**About this exercise**
Each line that contains "none" needs to be copied from the listing.
===== Source data =====
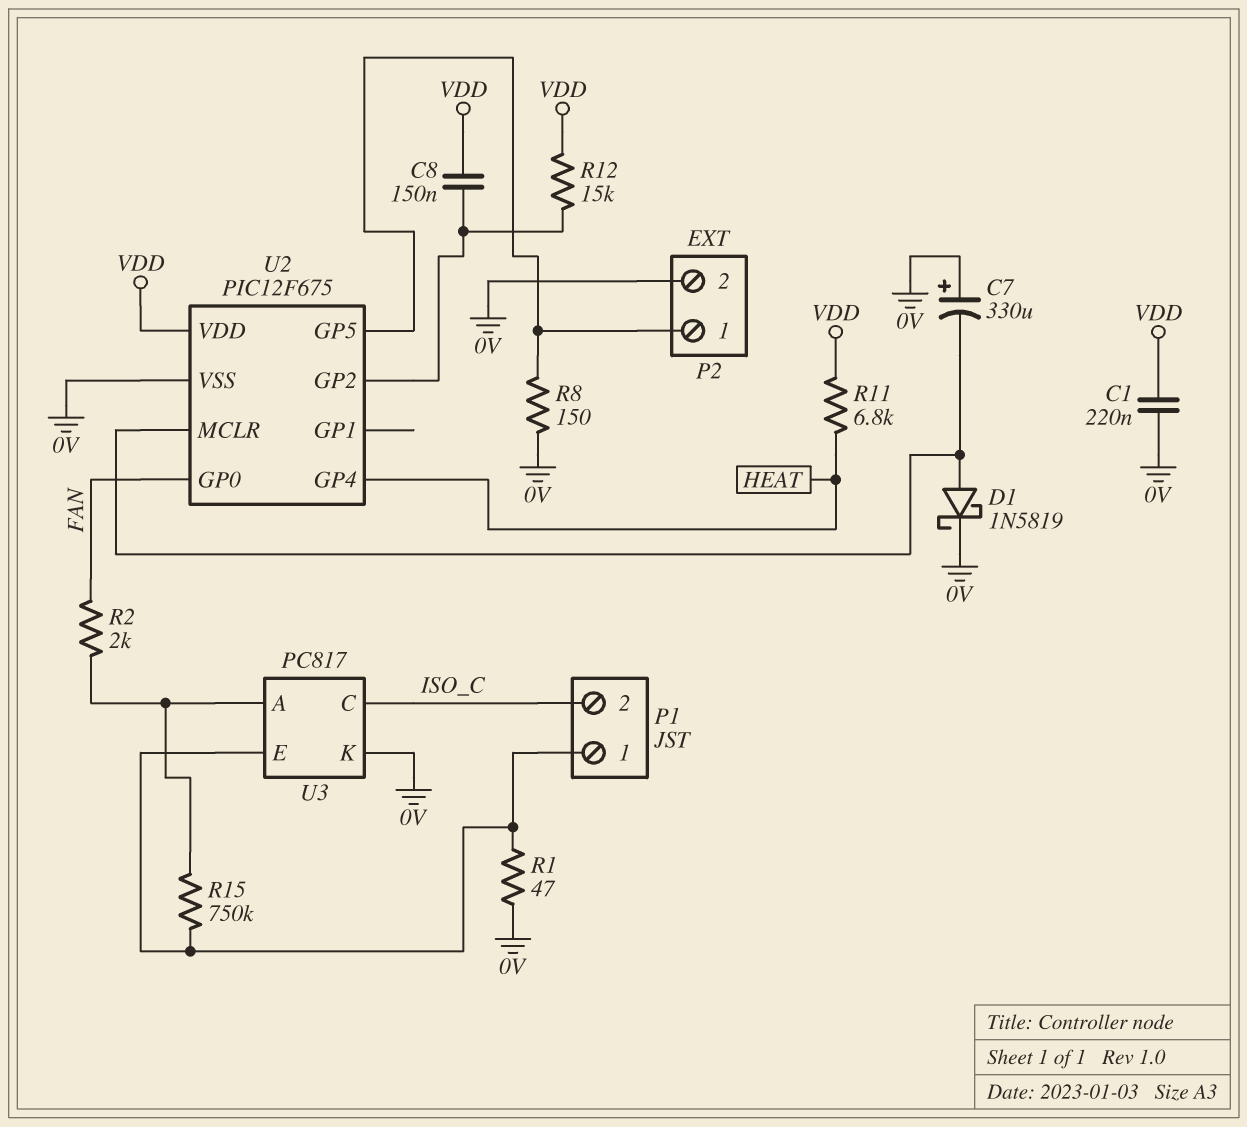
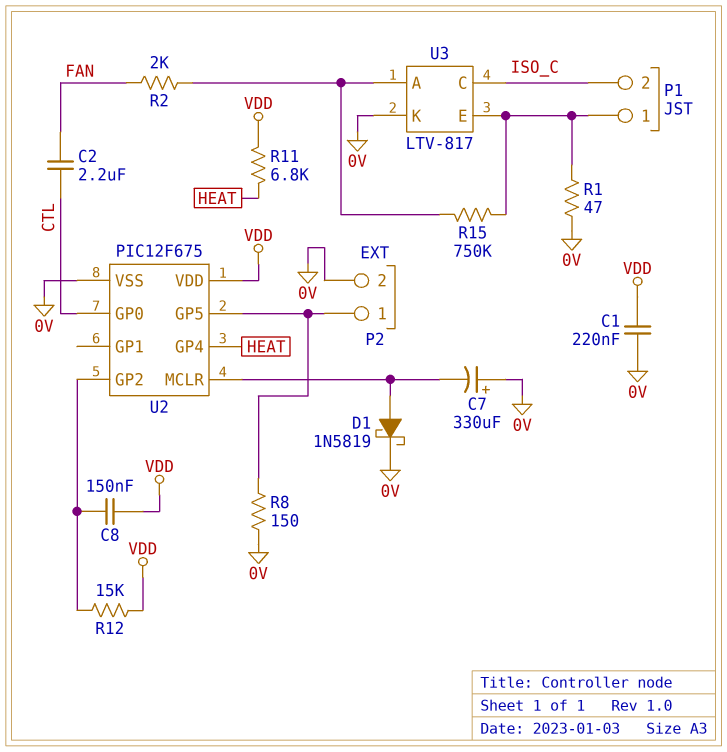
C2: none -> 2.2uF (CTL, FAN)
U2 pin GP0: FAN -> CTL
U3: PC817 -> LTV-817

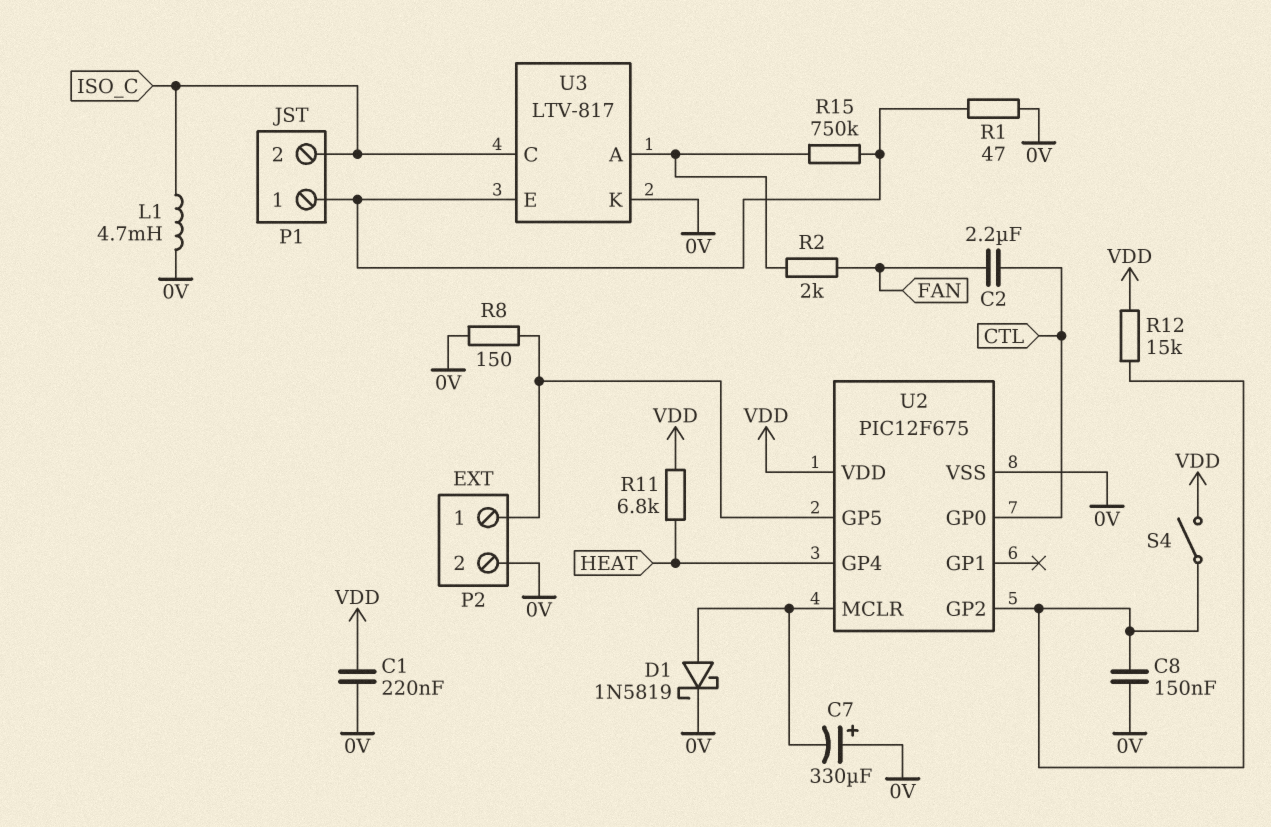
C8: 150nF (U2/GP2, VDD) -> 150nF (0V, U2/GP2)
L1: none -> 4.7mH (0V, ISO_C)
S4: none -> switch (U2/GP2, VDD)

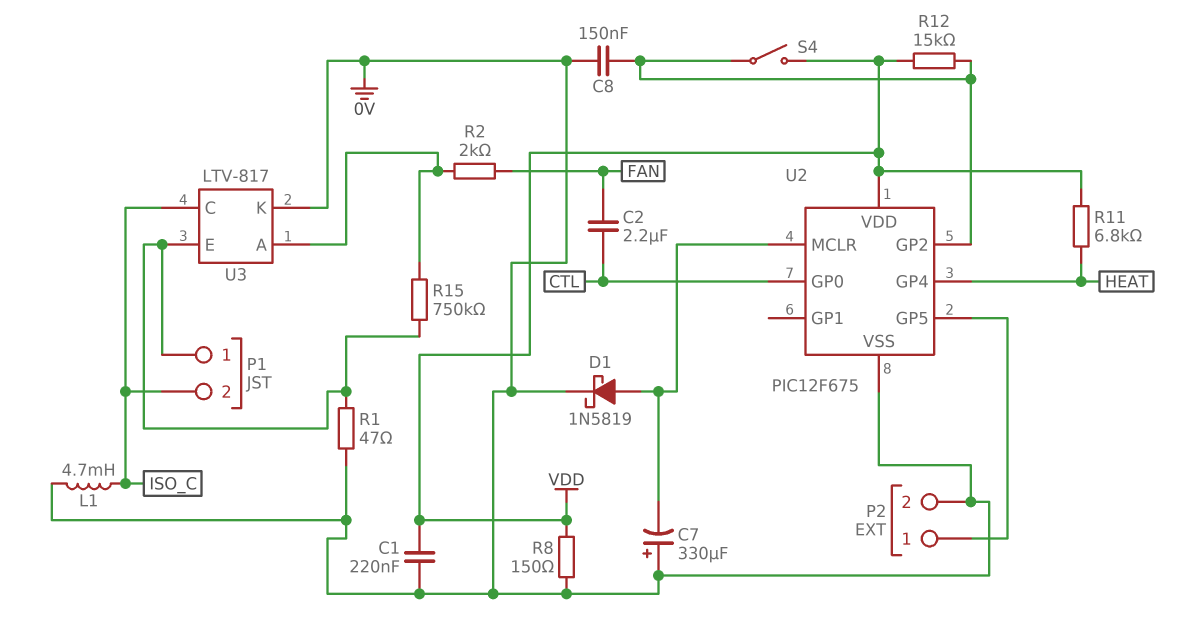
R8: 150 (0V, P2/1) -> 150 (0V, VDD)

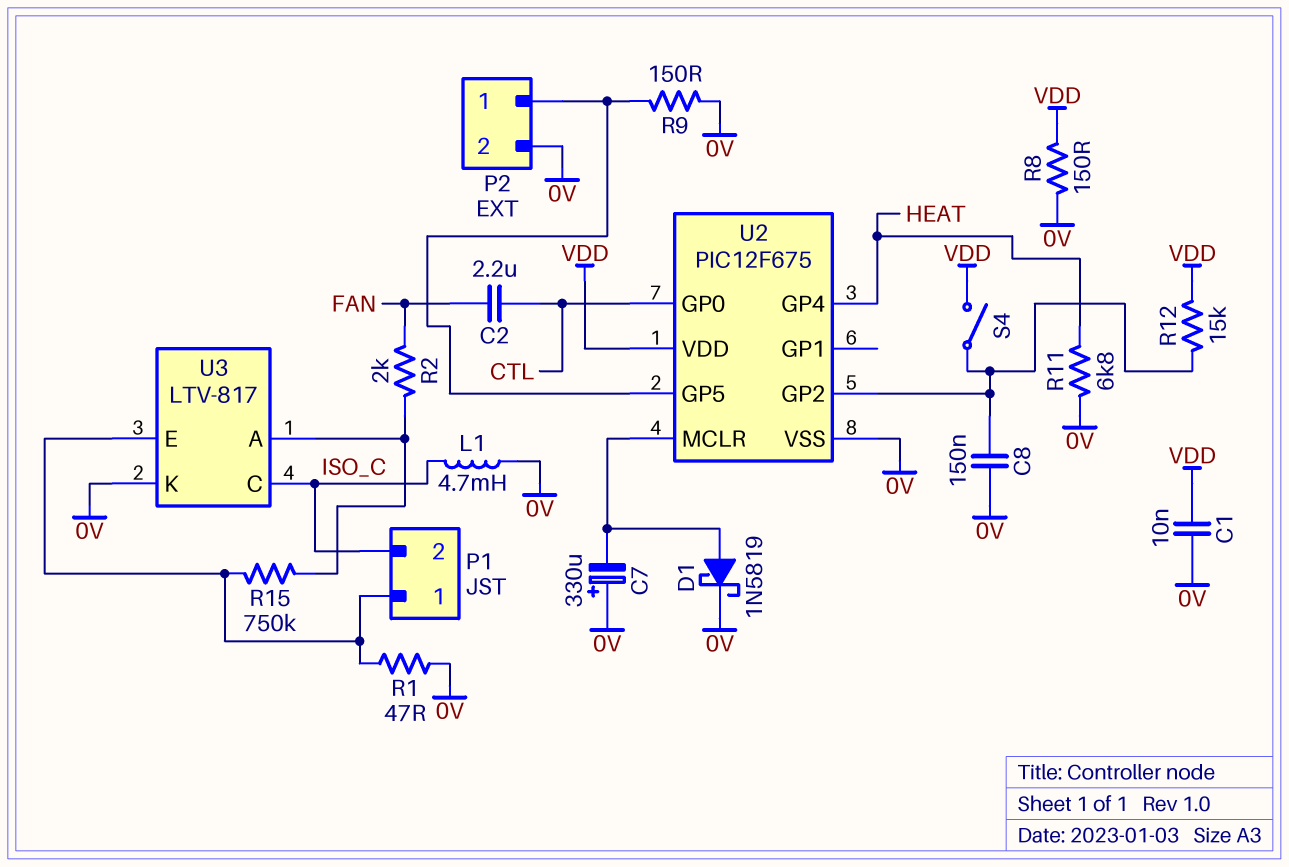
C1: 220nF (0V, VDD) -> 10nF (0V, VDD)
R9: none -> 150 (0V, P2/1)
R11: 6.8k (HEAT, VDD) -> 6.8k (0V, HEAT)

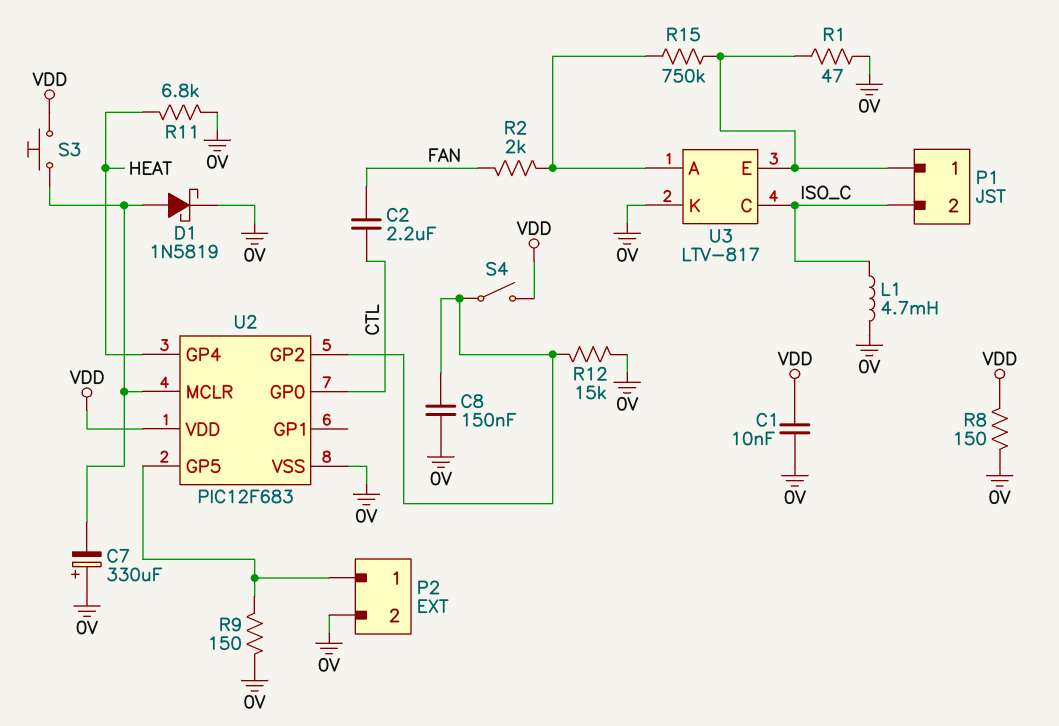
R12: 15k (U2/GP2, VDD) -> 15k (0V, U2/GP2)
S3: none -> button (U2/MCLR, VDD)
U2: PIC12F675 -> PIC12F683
=====
===== Source data =====
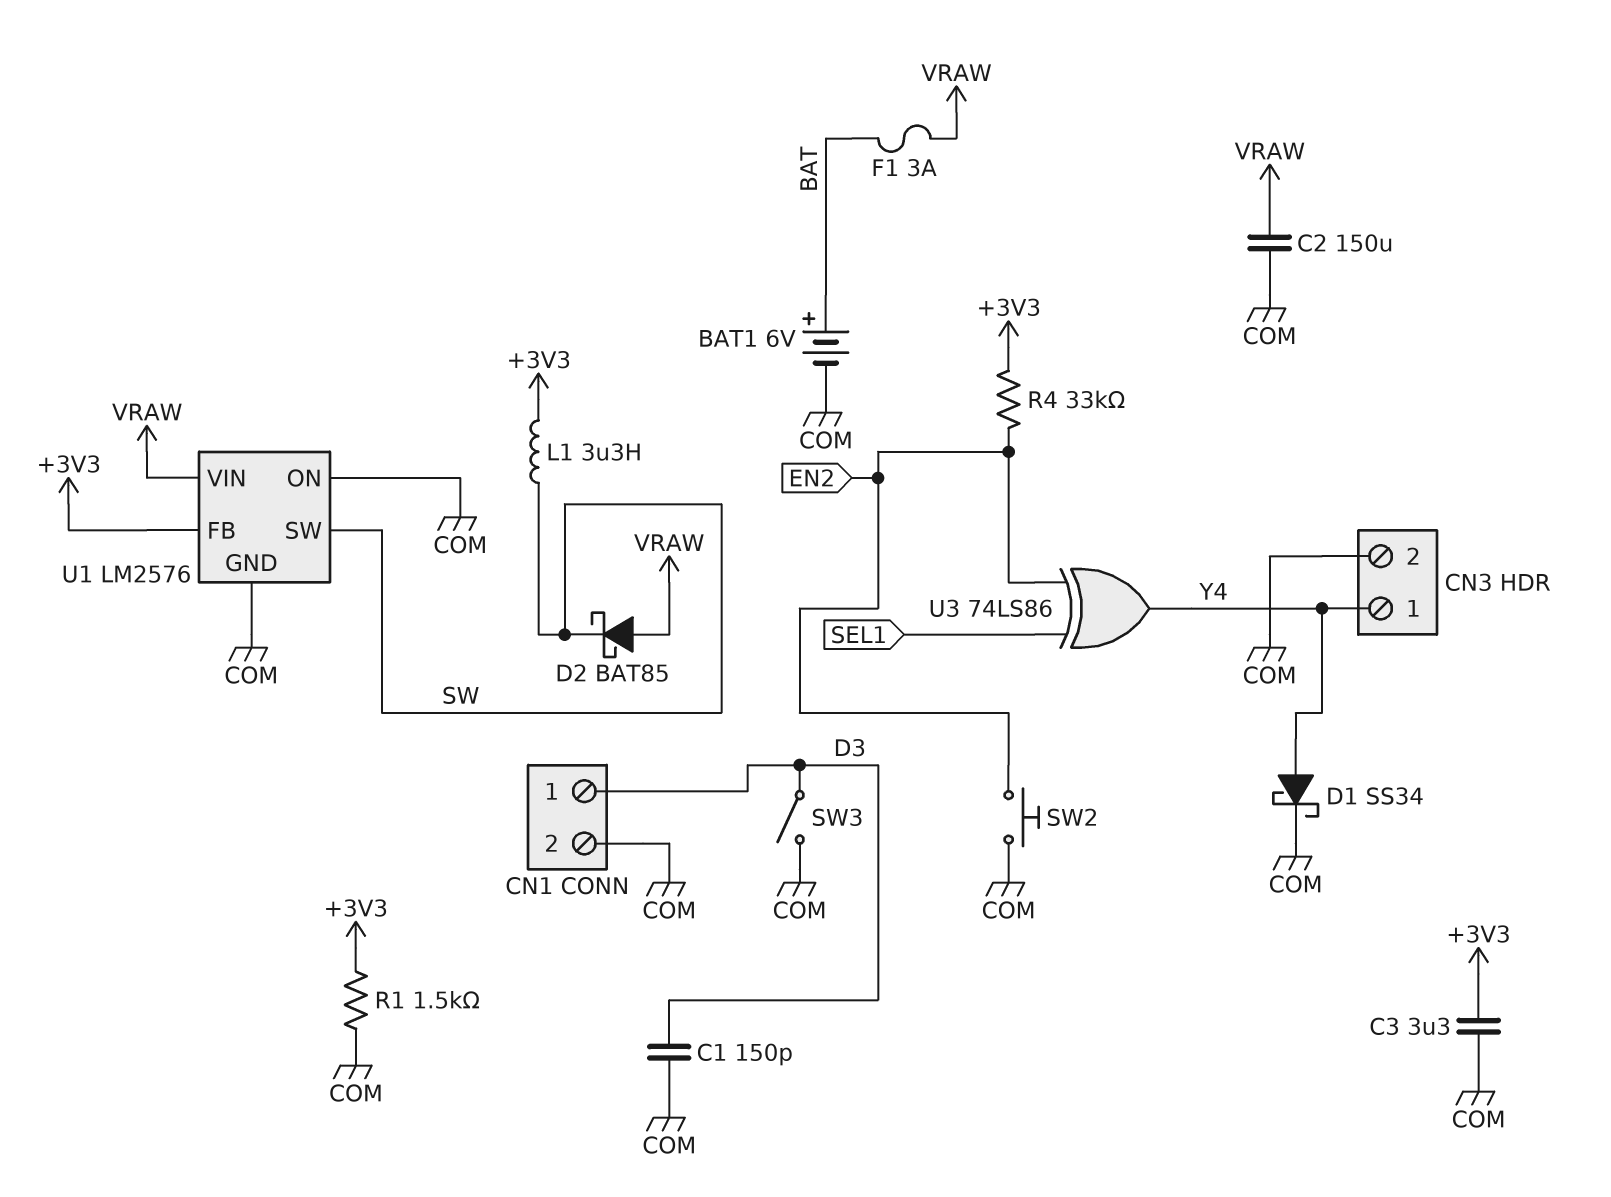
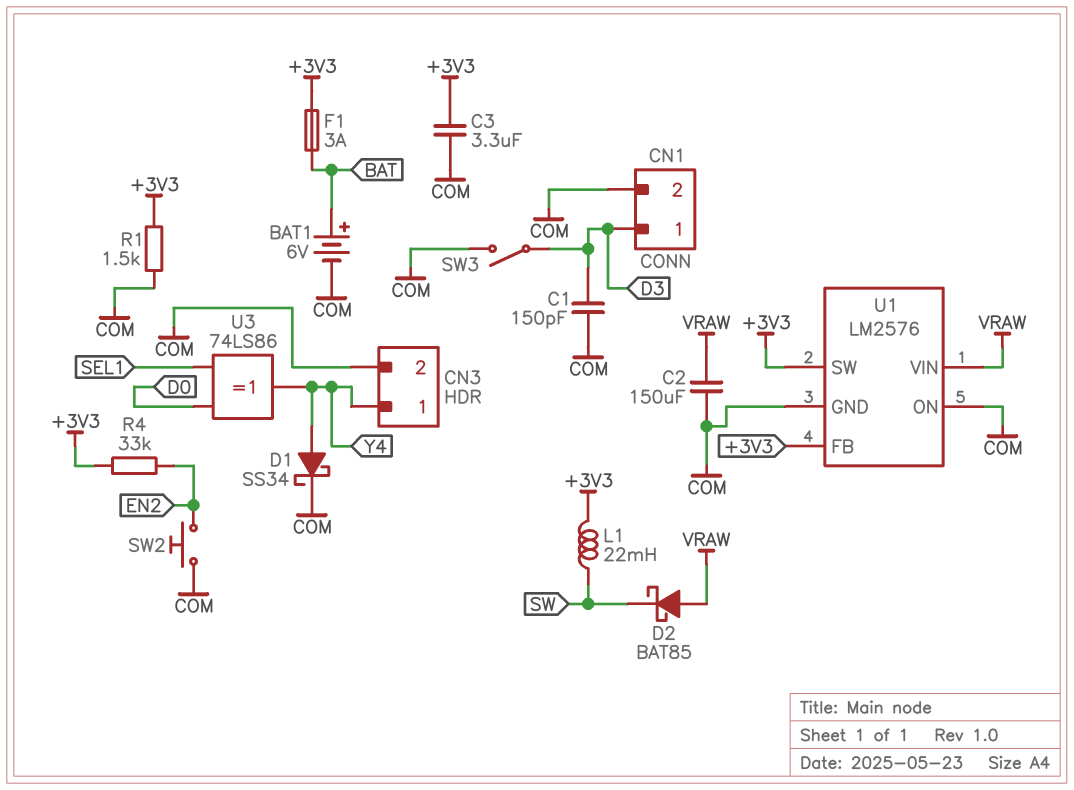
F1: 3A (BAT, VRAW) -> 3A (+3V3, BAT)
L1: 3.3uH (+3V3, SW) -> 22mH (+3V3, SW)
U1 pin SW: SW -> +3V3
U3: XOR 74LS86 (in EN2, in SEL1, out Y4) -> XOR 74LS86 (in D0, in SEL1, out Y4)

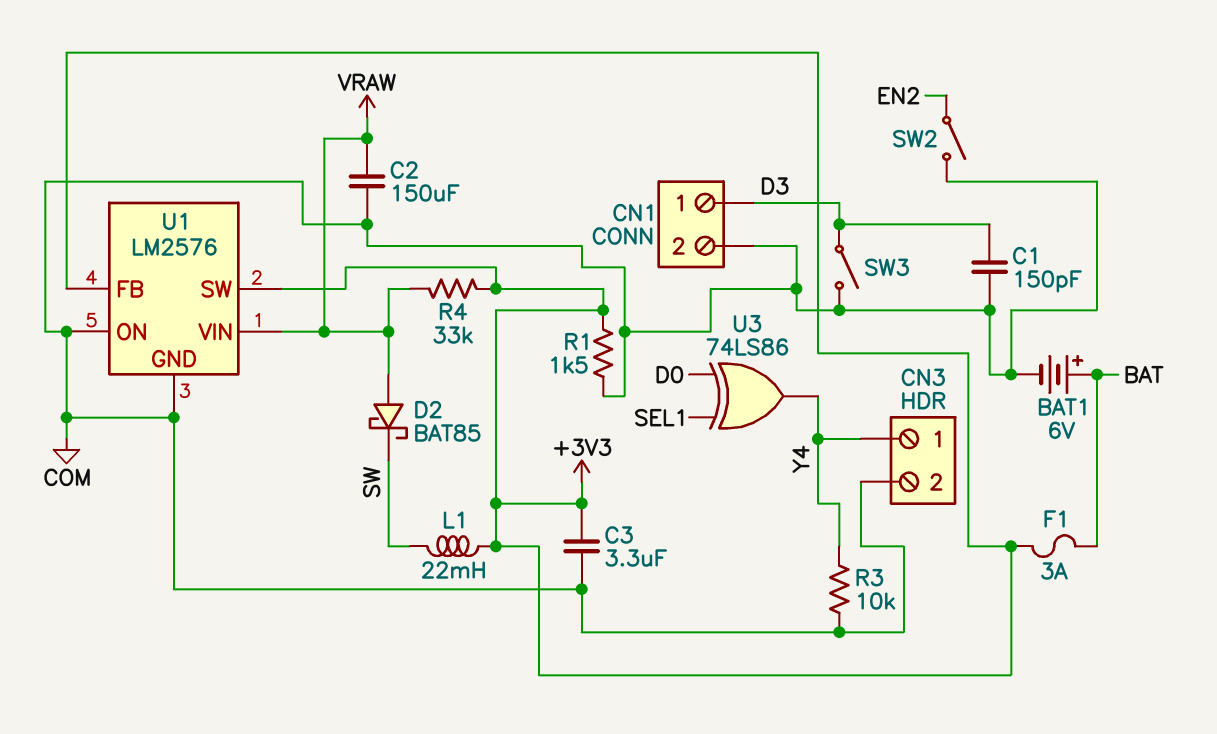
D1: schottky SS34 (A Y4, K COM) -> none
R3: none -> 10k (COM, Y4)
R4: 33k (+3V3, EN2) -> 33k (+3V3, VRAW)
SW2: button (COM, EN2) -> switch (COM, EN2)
=====
**Written solution**
C2: none -> 2.2uF (CTL, FAN)
L1: none -> 4.7mH (0V, ISO_C)
S4: none -> switch (U2/GP2, VDD)
R9: none -> 150 (0V, P2/1)
S3: none -> button (U2/MCLR, VDD)
D1: schottky SS34 (A Y4, K COM) -> none
R3: none -> 10k (COM, Y4)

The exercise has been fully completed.